Return each record verbatim, images excluded.

◆ ◆ ◆ ◆ ◆

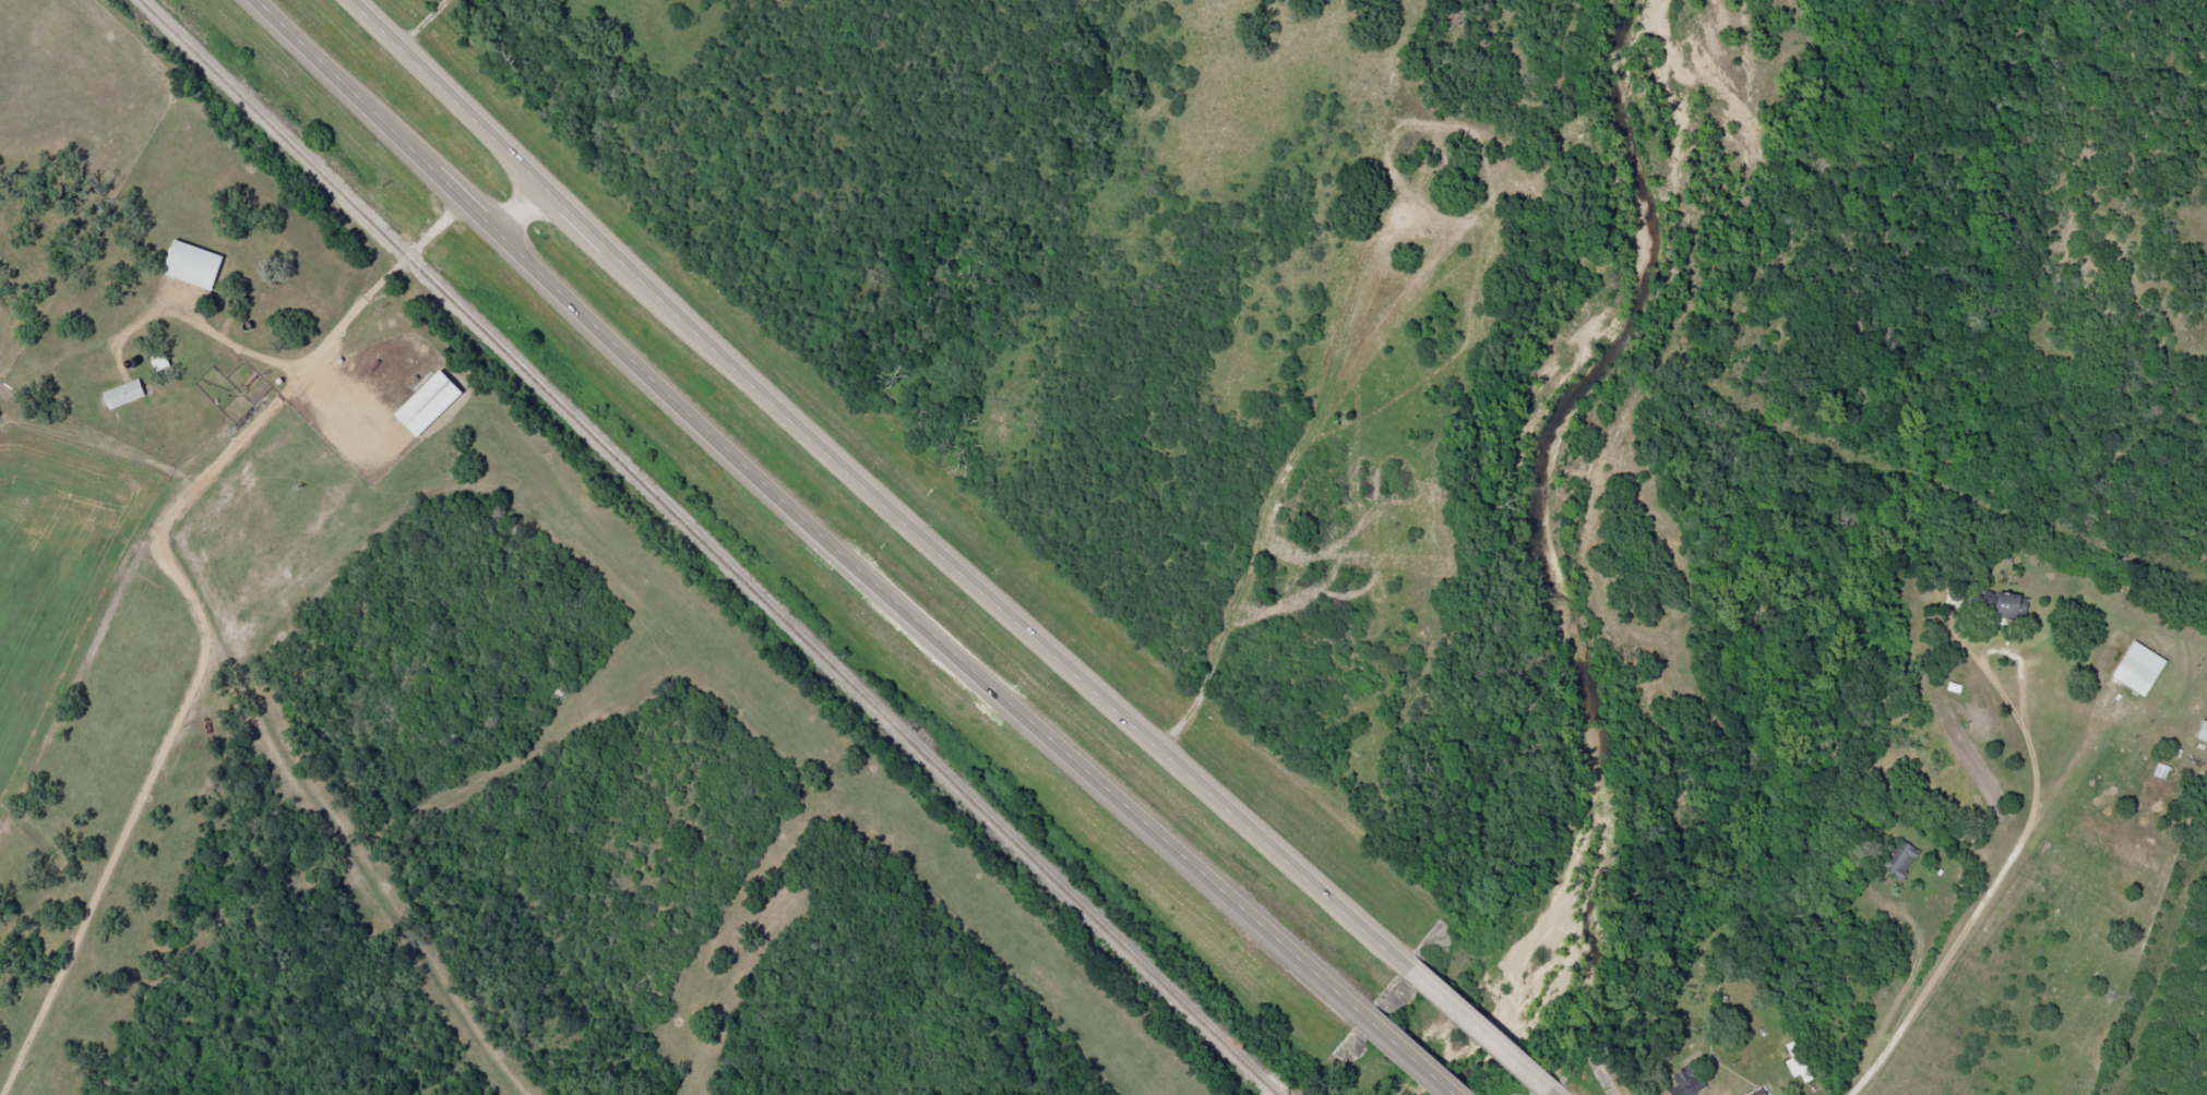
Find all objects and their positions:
road: (415, 21)
road: (516, 205)
building: (190, 265)
building: (120, 394)
building: (425, 404)
road: (866, 493)
road: (798, 517)
railway: (703, 545)
road: (318, 605)
building: (2008, 605)
road: (2127, 665)
building: (2137, 668)
building: (2202, 731)
road: (2056, 765)
road: (1948, 851)
building: (1898, 859)
road: (2065, 876)
road: (1473, 1027)
road: (1405, 1054)
building: (1796, 1067)
building: (1685, 1082)
building: (1757, 1092)
railway: (1271, 1093)
road: (1547, 1093)

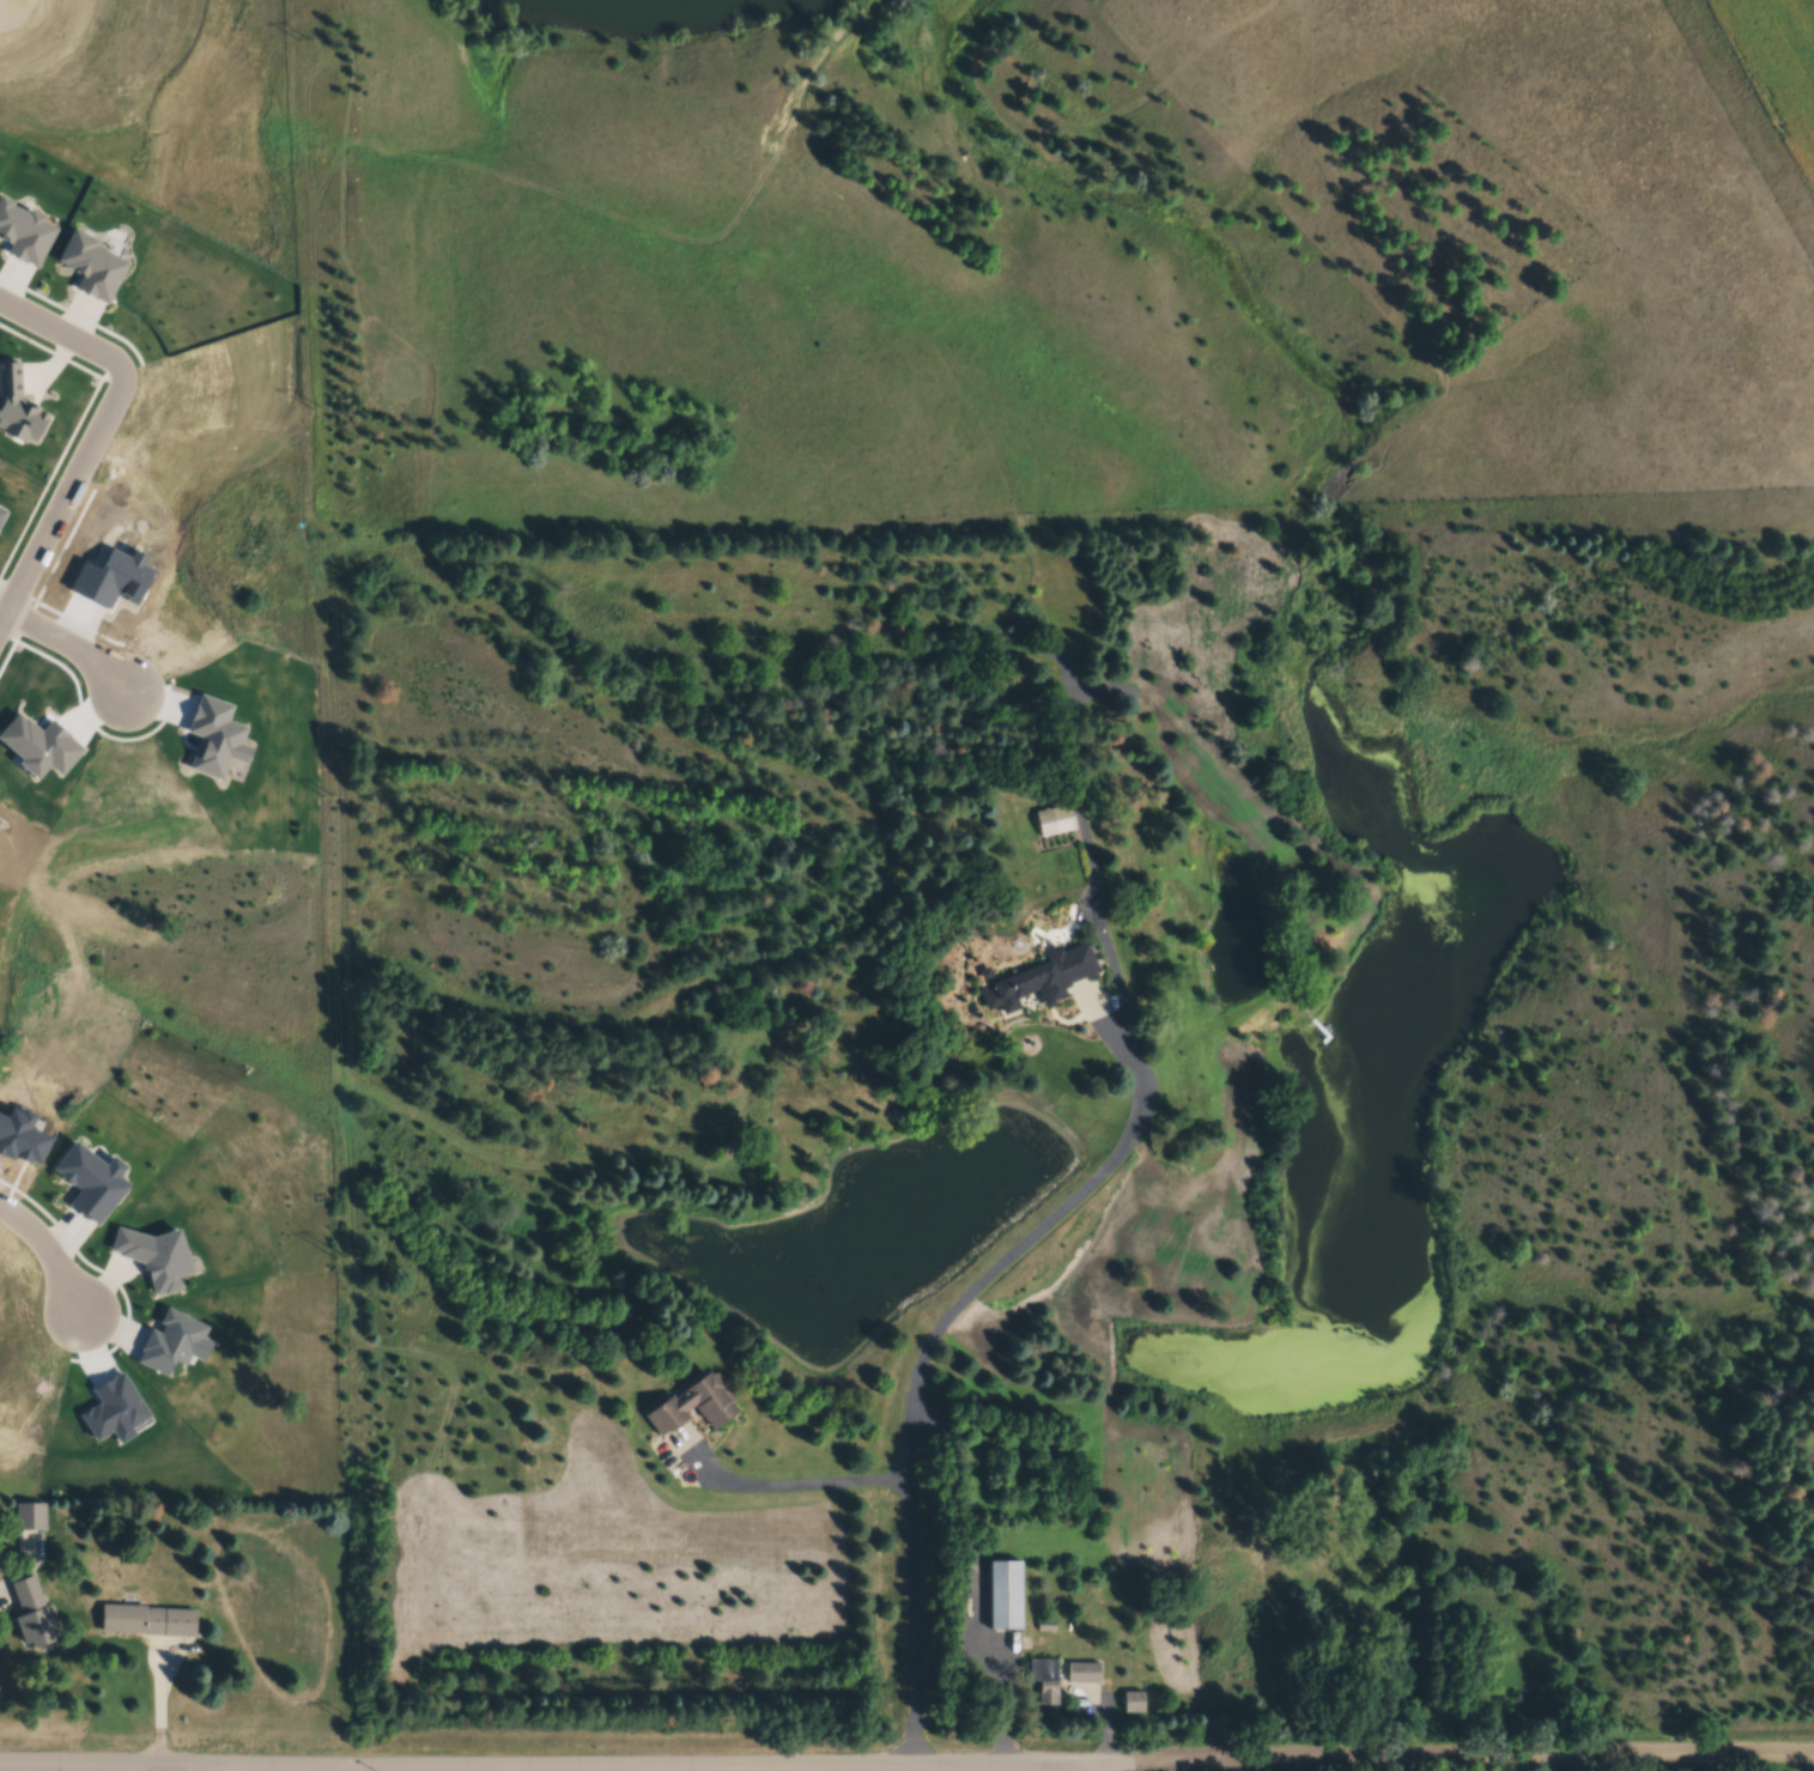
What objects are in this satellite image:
power tower: (304, 41)
crop: (1775, 72)
building: (24, 233)
building: (92, 265)
road: (62, 350)
building: (18, 404)
power tower: (316, 409)
road: (56, 504)
building: (1, 513)
building: (112, 579)
road: (0, 611)
road: (0, 613)
road: (67, 645)
building: (216, 741)
building: (40, 747)
power tower: (328, 797)
building: (22, 1132)
building: (92, 1182)
building: (155, 1256)
road: (44, 1259)
power tower: (342, 1260)
building: (172, 1342)
road: (915, 1377)
building: (114, 1406)
building: (684, 1415)
road: (790, 1486)
building: (29, 1516)
building: (999, 1602)
building: (28, 1618)
building: (140, 1622)
building: (1034, 1679)
building: (1074, 1679)
power tower: (356, 1726)
road: (1481, 1761)
road: (180, 1768)
road: (574, 1769)
road: (1080, 1769)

◆ ◆ ◆ ◆ ◆

### Expected output:
Find all objects and their positions:
road: (415, 21)
road: (516, 205)
building: (190, 265)
building: (120, 394)
building: (425, 404)
road: (866, 493)
road: (798, 517)
railway: (703, 545)
road: (318, 605)
building: (2008, 605)
road: (2127, 665)
building: (2137, 668)
building: (2202, 731)
road: (2056, 765)
road: (1948, 851)
building: (1898, 859)
road: (2065, 876)
road: (1473, 1027)
road: (1405, 1054)
building: (1796, 1067)
building: (1685, 1082)
building: (1757, 1092)
railway: (1271, 1093)
road: (1547, 1093)

What objects are in this satellite image:
power tower: (304, 41)
crop: (1775, 72)
building: (24, 233)
building: (92, 265)
road: (62, 350)
building: (18, 404)
power tower: (316, 409)
road: (56, 504)
building: (1, 513)
building: (112, 579)
road: (0, 611)
road: (0, 613)
road: (67, 645)
building: (216, 741)
building: (40, 747)
power tower: (328, 797)
building: (22, 1132)
building: (92, 1182)
building: (155, 1256)
road: (44, 1259)
power tower: (342, 1260)
building: (172, 1342)
road: (915, 1377)
building: (114, 1406)
building: (684, 1415)
road: (790, 1486)
building: (29, 1516)
building: (999, 1602)
building: (28, 1618)
building: (140, 1622)
building: (1034, 1679)
building: (1074, 1679)
power tower: (356, 1726)
road: (1481, 1761)
road: (180, 1768)
road: (574, 1769)
road: (1080, 1769)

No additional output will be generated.